• [To do]
Show all lines from the data that include the word "counterclockwise".

• [Data records]
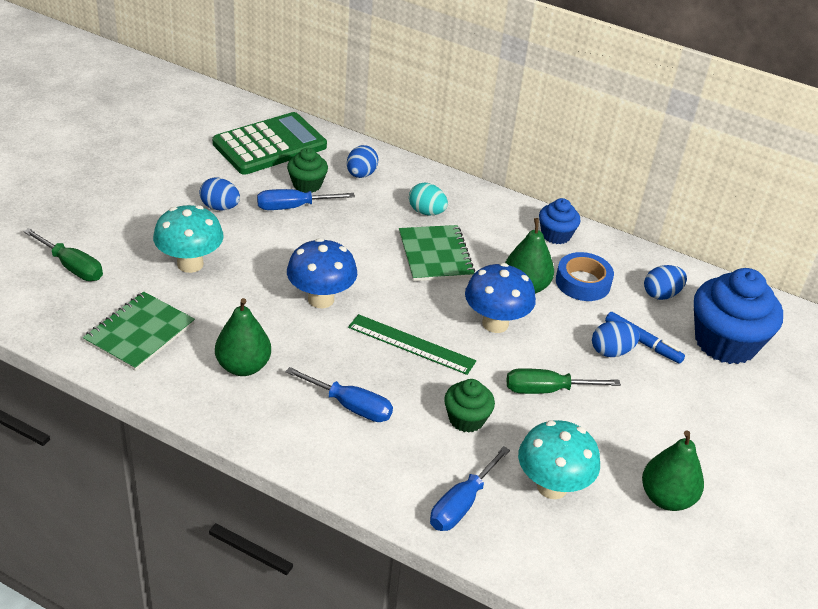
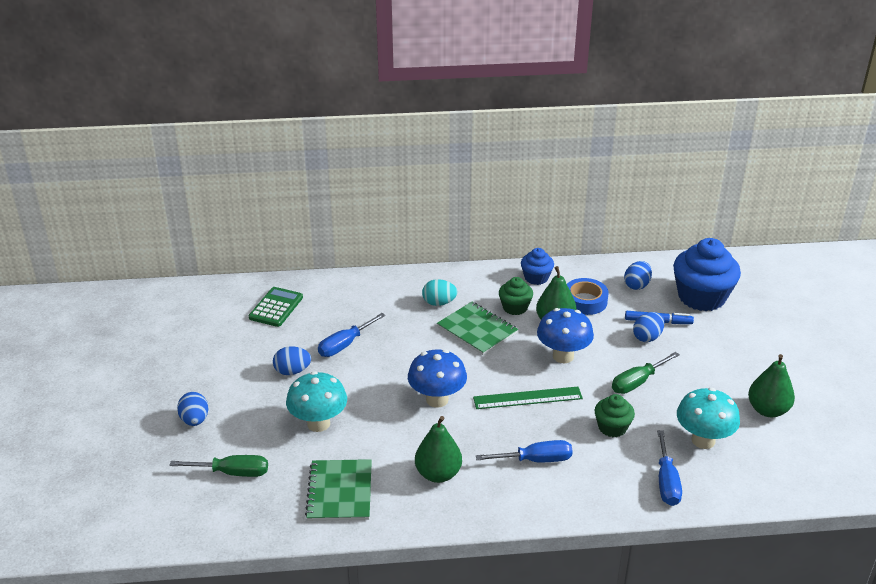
camera: 30 degrees left, 5 degrees down
(270, 145) = (276, 307): green calculator -> green calculator, size x0.61
(307, 184) = (336, 323): green cupcake -> green cupcake (515, 307)
(361, 174) = (366, 298): blue egg -> blue egg (195, 420)

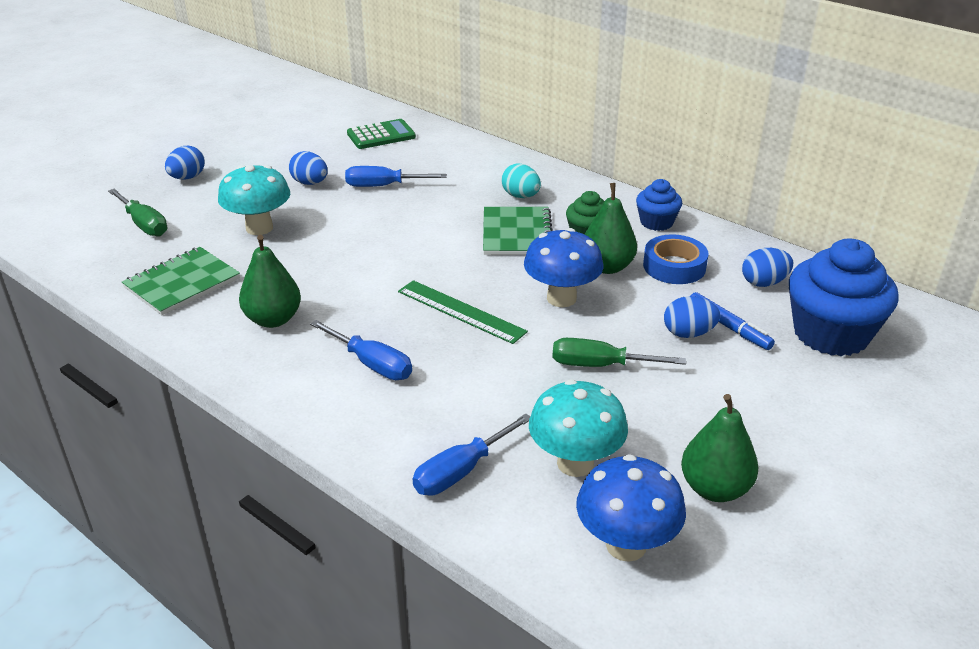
camera: 45 degrees right, 0 degrees up
(437, 399) = (379, 265): blue mushroom -> blue mushroom (626, 545)
(612, 427) = (497, 386): green cupcake -> none

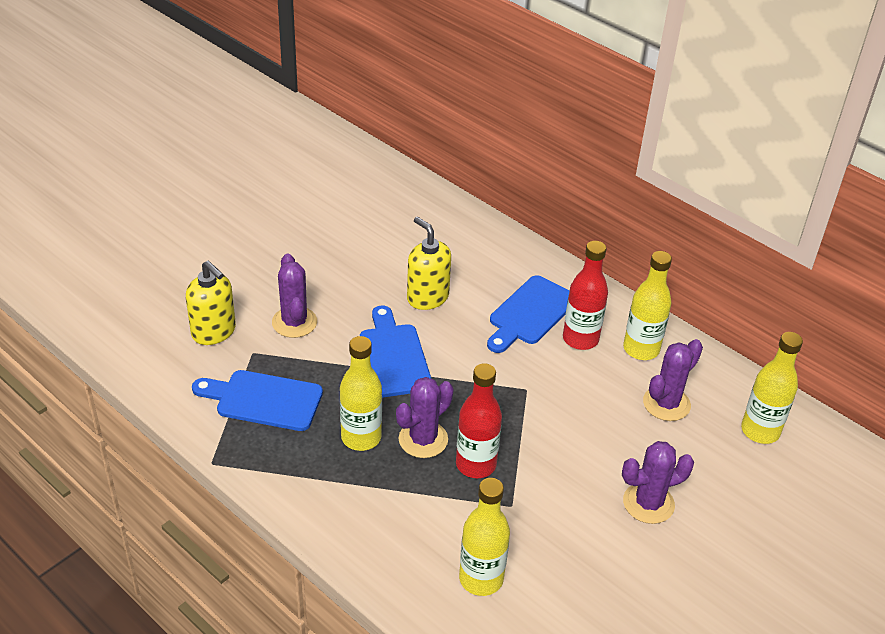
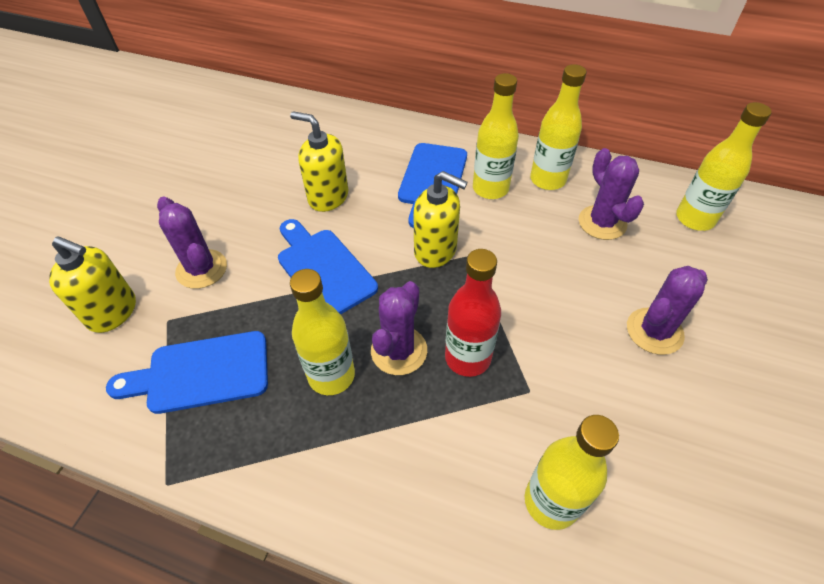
camera: 20 degrees left, 10 degrees up
(498, 375) = (435, 250): none -> yellow soap dispenser
(580, 339) = (490, 189): red bottle -> yellow bottle
(666, 404) = (602, 223): purple cactus -> purple cactus turned 45 degrees counterclockwise

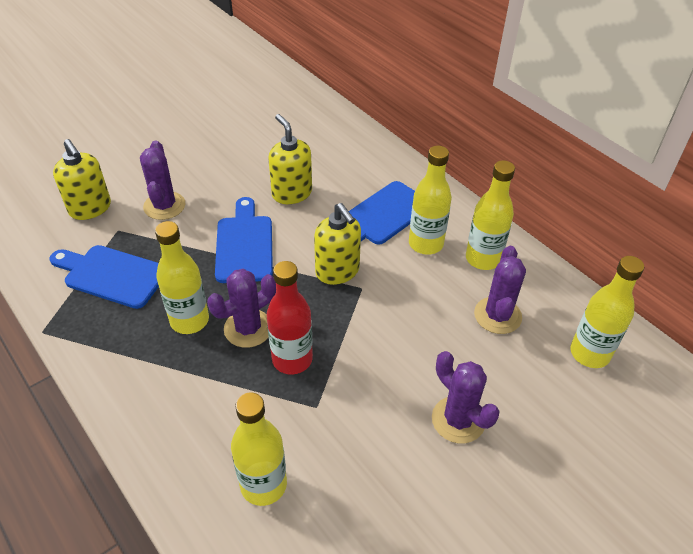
camera: 30 degrees right, 5 degrees down
(654, 331) = (458, 420): purple cactus -> purple cactus turned 60 degrees clockwise

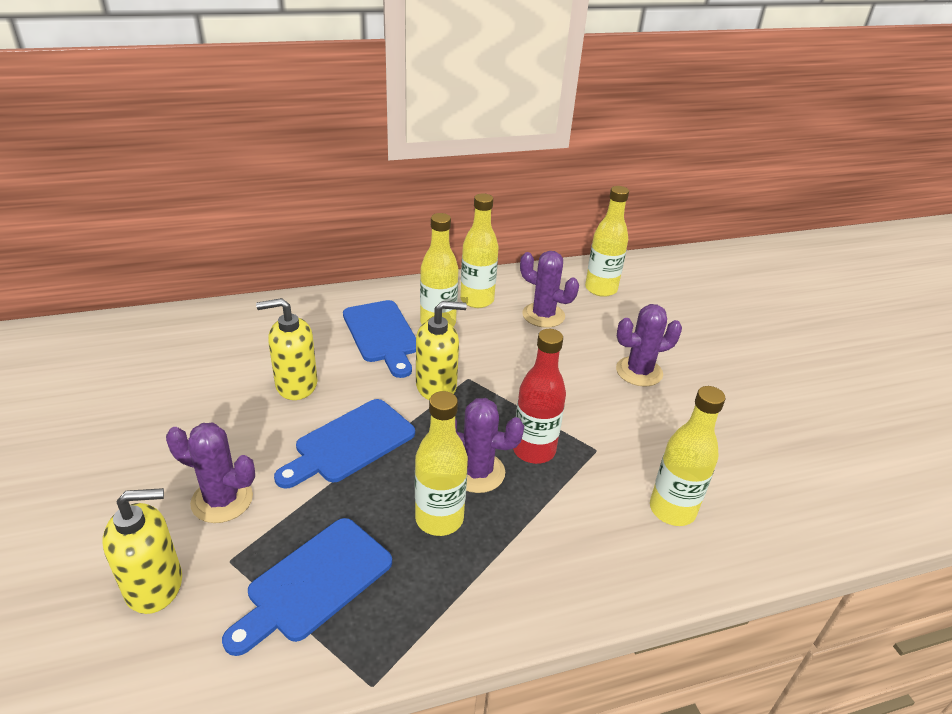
camera: 70 degrees left, 10 degrees down
(244, 245) = (350, 443): blue cutting board -> blue cutting board turned 60 degrees counterclockwise
(248, 328) = (477, 472): purple cactus -> purple cactus turned 60 degrees counterclockwise

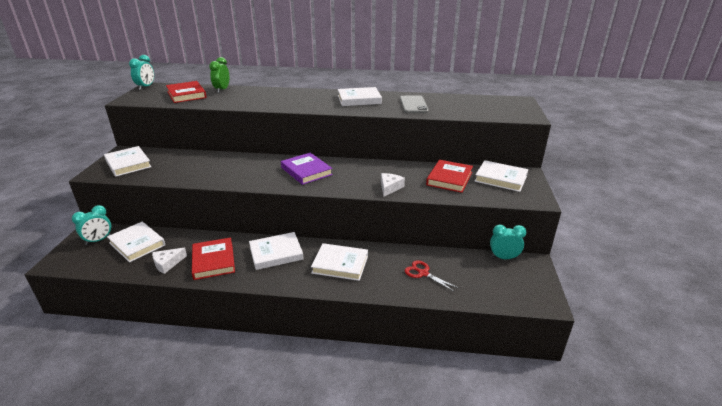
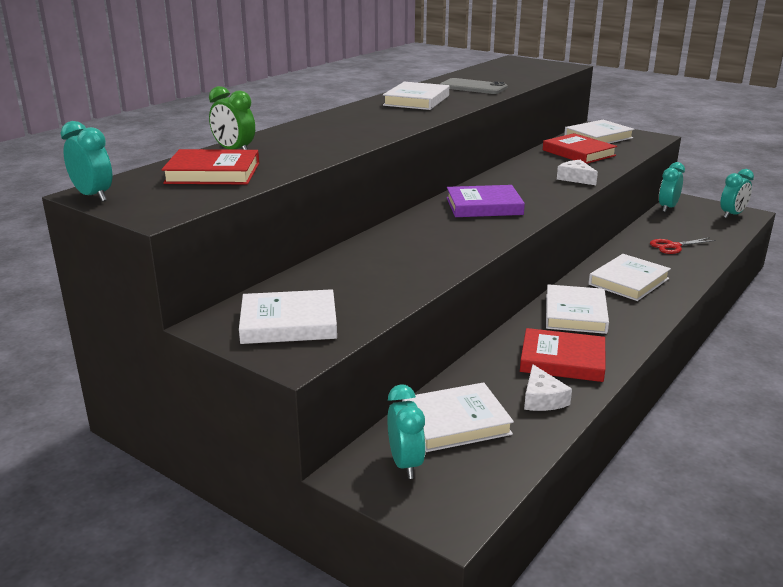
camera: 60 degrees left, 5 degrees down
(530, 294) = (732, 215): none -> turquoise clock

• [Exercise result]
(666, 404) = (602, 223): purple cactus -> purple cactus turned 45 degrees counterclockwise
(244, 245) = (350, 443): blue cutting board -> blue cutting board turned 60 degrees counterclockwise
(248, 328) = (477, 472): purple cactus -> purple cactus turned 60 degrees counterclockwise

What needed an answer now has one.